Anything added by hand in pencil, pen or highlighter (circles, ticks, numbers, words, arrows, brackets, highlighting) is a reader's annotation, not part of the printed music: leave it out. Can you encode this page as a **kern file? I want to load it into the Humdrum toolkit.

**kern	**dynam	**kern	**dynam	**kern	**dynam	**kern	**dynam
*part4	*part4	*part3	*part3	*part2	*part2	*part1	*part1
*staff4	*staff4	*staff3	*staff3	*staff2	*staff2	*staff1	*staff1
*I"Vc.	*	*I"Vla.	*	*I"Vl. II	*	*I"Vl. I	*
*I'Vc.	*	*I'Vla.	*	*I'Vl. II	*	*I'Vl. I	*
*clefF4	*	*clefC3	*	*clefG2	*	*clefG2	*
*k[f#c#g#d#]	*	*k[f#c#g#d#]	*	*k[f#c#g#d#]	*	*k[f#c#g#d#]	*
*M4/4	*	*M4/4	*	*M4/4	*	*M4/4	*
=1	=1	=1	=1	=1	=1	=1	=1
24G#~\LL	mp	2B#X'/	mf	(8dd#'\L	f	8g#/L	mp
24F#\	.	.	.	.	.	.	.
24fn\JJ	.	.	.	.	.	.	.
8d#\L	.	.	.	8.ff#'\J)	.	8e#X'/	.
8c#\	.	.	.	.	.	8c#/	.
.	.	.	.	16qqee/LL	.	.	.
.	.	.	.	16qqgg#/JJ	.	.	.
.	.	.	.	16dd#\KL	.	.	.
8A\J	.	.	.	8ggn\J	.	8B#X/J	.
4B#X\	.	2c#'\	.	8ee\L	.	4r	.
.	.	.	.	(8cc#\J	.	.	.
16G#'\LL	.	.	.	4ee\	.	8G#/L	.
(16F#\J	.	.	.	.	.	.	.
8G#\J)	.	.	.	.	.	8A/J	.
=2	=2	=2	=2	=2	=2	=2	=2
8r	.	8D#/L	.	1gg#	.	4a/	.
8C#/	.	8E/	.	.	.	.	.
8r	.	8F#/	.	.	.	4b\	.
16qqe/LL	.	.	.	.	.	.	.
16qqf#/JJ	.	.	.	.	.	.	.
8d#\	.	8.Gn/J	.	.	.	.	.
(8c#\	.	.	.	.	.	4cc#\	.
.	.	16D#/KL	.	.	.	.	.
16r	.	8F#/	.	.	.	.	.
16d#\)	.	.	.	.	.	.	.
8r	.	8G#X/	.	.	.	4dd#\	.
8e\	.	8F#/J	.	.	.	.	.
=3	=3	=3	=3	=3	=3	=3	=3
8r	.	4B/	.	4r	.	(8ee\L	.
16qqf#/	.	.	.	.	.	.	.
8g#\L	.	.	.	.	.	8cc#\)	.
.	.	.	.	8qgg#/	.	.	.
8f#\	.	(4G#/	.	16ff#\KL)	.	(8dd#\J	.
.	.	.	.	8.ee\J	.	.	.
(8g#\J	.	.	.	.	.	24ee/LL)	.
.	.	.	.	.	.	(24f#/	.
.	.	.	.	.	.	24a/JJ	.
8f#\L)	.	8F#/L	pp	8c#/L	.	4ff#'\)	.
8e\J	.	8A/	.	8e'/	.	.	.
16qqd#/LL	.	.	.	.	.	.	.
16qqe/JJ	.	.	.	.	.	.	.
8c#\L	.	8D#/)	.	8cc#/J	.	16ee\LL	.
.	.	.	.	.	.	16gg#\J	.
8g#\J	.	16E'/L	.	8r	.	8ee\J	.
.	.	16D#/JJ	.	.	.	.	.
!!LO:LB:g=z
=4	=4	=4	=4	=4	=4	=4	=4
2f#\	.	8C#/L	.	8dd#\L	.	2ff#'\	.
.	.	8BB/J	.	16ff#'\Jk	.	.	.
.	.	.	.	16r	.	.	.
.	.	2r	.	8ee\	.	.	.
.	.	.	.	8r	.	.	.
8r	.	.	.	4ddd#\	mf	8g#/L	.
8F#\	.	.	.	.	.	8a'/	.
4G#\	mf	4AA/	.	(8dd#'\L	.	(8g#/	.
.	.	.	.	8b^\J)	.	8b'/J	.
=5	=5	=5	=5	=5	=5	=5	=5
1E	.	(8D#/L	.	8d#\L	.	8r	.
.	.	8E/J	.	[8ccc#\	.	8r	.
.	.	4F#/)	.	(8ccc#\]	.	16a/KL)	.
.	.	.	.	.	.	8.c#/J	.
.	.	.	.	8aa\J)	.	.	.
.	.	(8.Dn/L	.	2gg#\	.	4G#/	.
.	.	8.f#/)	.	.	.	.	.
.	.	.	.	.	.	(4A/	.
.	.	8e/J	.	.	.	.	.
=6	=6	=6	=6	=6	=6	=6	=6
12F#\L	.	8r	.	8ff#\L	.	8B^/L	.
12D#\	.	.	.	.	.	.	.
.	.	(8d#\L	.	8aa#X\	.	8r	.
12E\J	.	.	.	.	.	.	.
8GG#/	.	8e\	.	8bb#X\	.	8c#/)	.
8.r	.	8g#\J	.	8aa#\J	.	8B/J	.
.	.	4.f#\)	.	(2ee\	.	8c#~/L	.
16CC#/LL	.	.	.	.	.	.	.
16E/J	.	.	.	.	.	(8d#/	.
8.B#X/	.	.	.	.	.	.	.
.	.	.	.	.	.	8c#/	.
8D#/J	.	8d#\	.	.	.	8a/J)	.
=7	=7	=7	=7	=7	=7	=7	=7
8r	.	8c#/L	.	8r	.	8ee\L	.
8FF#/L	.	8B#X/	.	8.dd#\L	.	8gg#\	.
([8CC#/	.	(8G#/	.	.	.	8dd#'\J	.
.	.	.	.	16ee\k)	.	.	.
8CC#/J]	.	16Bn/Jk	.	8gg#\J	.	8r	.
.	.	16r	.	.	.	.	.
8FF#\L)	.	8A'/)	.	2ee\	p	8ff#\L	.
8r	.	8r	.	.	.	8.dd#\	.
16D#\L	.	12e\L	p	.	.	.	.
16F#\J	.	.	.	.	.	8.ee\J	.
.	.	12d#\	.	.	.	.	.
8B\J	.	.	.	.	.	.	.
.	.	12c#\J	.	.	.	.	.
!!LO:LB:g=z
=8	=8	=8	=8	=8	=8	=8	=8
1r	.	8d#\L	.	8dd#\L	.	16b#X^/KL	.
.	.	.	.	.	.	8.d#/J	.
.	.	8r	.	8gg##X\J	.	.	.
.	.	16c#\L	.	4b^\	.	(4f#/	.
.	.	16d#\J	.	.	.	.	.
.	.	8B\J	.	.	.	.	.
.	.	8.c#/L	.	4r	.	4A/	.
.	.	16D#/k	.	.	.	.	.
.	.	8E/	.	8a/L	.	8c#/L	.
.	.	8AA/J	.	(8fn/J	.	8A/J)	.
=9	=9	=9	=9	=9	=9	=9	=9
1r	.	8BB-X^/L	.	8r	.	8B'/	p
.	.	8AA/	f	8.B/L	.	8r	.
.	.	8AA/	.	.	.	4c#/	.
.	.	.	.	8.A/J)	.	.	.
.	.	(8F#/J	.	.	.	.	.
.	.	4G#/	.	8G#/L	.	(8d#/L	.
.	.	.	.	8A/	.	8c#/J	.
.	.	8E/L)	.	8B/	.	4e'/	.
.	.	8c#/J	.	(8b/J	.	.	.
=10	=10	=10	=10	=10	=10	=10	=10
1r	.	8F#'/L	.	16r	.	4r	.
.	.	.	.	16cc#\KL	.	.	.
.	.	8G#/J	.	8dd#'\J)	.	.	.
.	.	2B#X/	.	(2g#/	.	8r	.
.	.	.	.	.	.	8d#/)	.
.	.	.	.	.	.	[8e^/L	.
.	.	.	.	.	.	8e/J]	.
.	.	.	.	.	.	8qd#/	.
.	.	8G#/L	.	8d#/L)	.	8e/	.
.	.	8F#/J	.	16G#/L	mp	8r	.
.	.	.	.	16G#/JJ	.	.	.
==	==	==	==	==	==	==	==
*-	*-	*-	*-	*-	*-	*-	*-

++++++++

Return every line of the records above that contains the string "kern". Case counts.

Anything added by hand in pencil, pen or highlighter (circles, ticks, numbers, words, arrows, brackets, highlighting) is a reader's annotation, not part of the printed music: leave it out. Can you encode this page as a **kern file? I want to load it into the Humdrum toolkit.
**kern	**dynam	**kern	**dynam	**kern	**dynam	**kern	**dynam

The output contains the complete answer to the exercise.